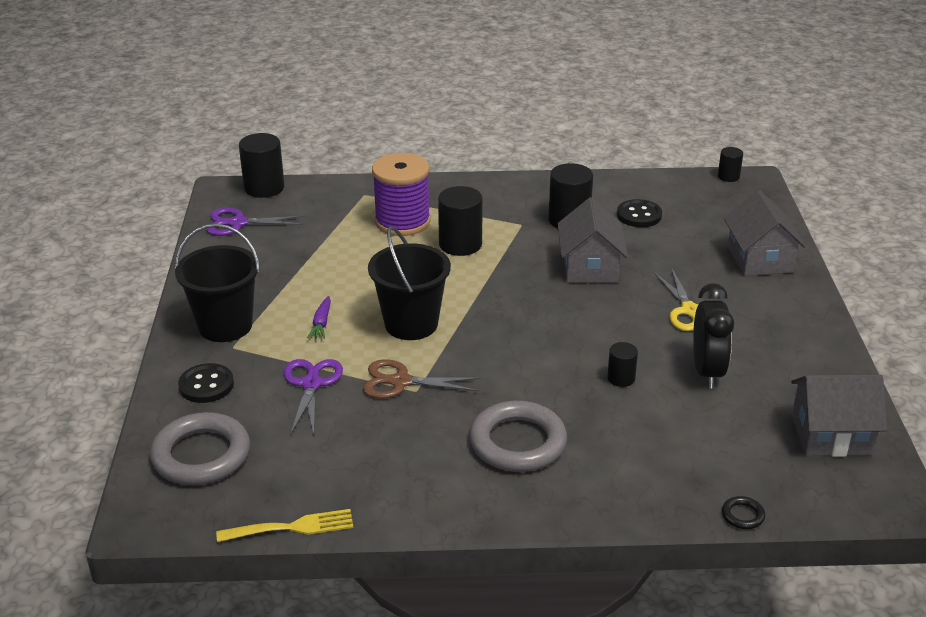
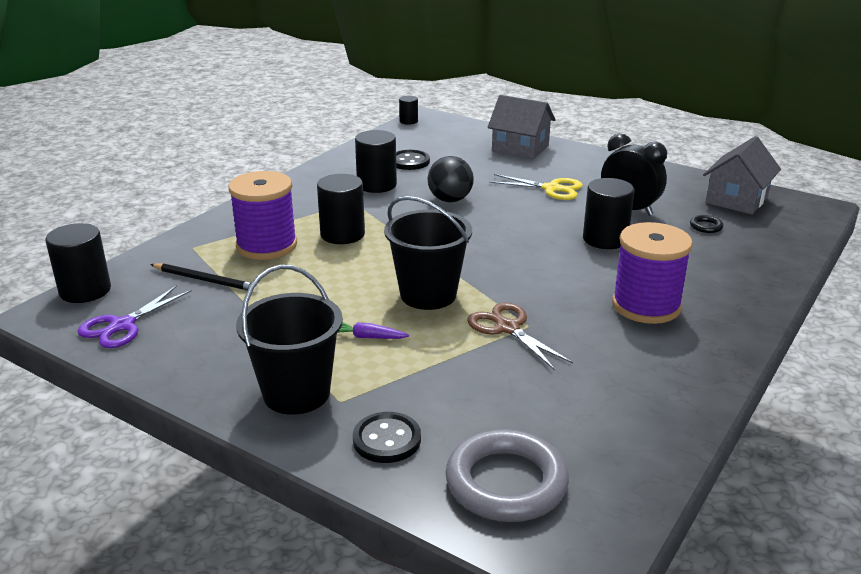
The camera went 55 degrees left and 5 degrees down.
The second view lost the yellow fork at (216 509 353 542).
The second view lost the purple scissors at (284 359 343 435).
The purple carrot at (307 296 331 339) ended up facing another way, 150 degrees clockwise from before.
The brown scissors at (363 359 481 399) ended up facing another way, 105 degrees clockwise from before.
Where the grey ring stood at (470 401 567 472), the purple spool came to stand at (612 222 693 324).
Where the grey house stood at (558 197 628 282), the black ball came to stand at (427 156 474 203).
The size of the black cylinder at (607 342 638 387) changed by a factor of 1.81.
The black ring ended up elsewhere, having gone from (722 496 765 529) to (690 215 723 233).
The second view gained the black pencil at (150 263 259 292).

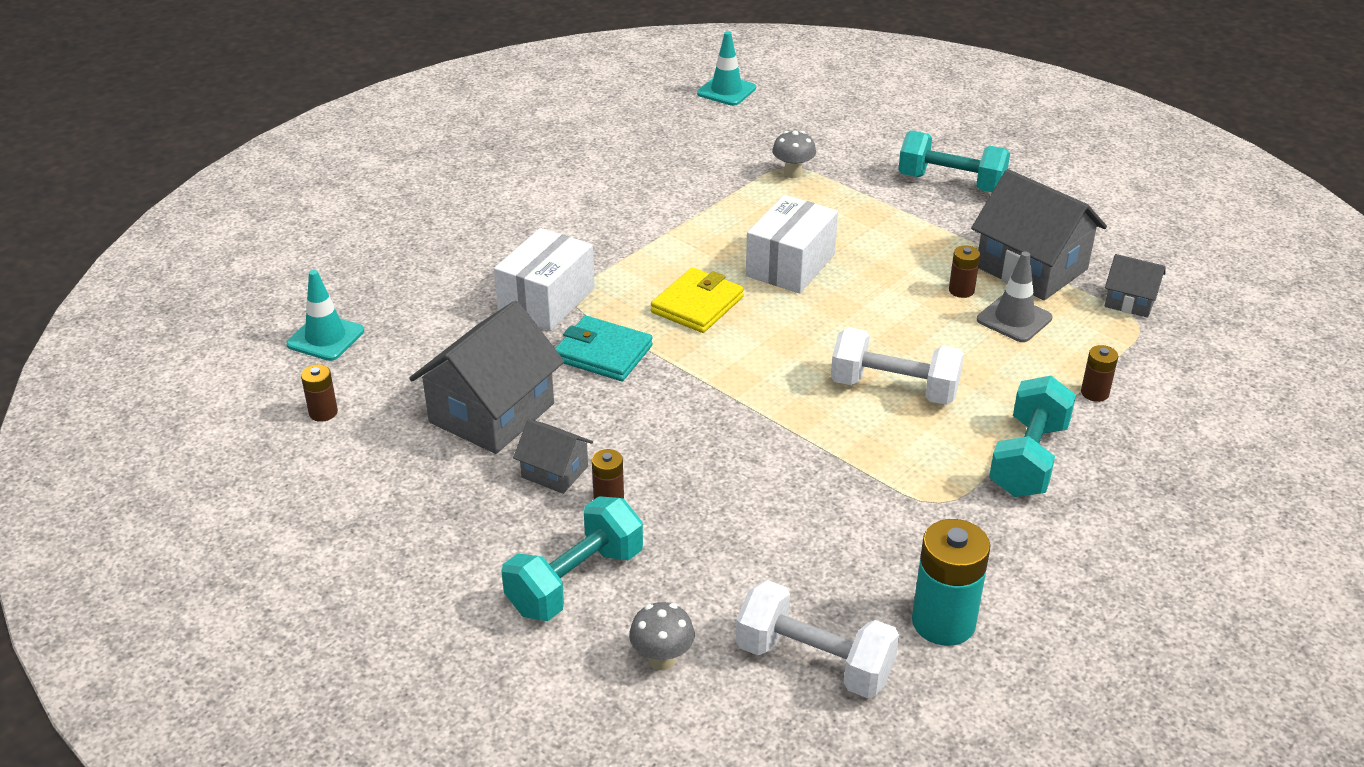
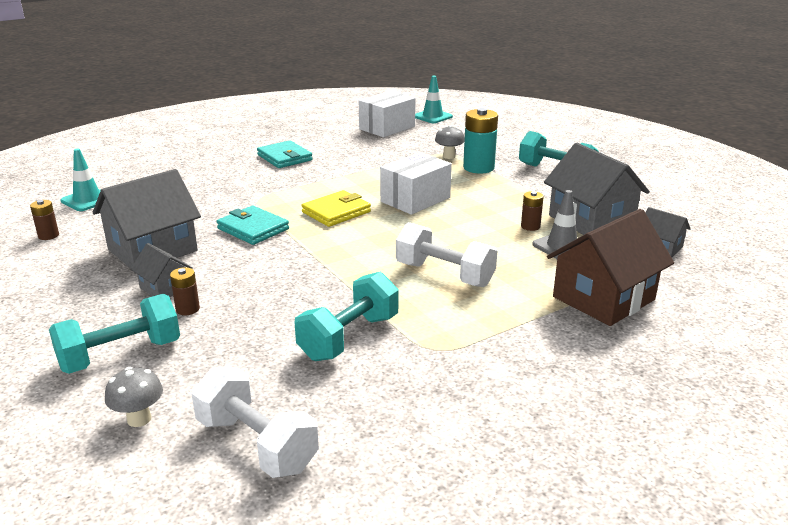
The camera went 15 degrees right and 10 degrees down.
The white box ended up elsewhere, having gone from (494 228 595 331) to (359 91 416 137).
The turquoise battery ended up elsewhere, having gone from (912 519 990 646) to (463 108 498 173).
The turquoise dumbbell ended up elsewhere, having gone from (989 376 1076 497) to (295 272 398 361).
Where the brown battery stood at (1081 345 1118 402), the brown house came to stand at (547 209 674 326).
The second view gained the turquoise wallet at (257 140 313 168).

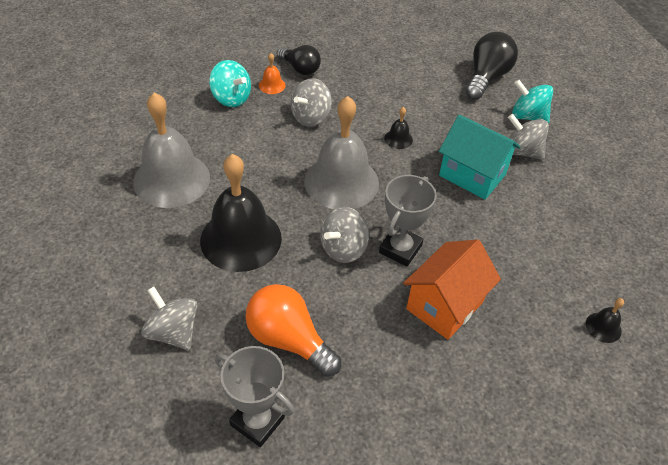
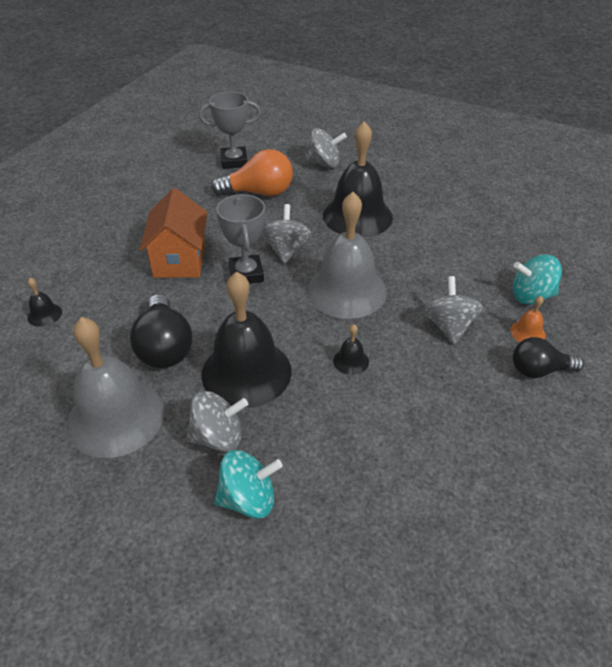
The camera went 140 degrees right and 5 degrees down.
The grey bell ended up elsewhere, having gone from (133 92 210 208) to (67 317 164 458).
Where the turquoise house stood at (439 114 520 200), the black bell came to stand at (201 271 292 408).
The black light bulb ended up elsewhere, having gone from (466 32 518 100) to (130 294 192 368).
______
Your task: A faithful, word-for-word copy of the data is needed; the pictures should not appear in it.

Answer box:
The camera went 55 degrees left and 5 degrees down.
The second view lost the yellow fork at (216 509 353 542).
The second view lost the purple scissors at (284 359 343 435).
The purple carrot at (307 296 331 339) ended up facing another way, 150 degrees clockwise from before.
The brown scissors at (363 359 481 399) ended up facing another way, 105 degrees clockwise from before.
Where the grey ring stood at (470 401 567 472), the purple spool came to stand at (612 222 693 324).
Where the grey house stood at (558 197 628 282), the black ball came to stand at (427 156 474 203).
The size of the black cylinder at (607 342 638 387) changed by a factor of 1.81.
The black ring ended up elsewhere, having gone from (722 496 765 529) to (690 215 723 233).
The second view gained the black pencil at (150 263 259 292).

The camera went 15 degrees right and 10 degrees down.
The white box ended up elsewhere, having gone from (494 228 595 331) to (359 91 416 137).
The turquoise battery ended up elsewhere, having gone from (912 519 990 646) to (463 108 498 173).
The turquoise dumbbell ended up elsewhere, having gone from (989 376 1076 497) to (295 272 398 361).
Where the brown battery stood at (1081 345 1118 402), the brown house came to stand at (547 209 674 326).
The second view gained the turquoise wallet at (257 140 313 168).

The camera went 140 degrees right and 5 degrees down.
The grey bell ended up elsewhere, having gone from (133 92 210 208) to (67 317 164 458).
Where the turquoise house stood at (439 114 520 200), the black bell came to stand at (201 271 292 408).
The black light bulb ended up elsewhere, having gone from (466 32 518 100) to (130 294 192 368).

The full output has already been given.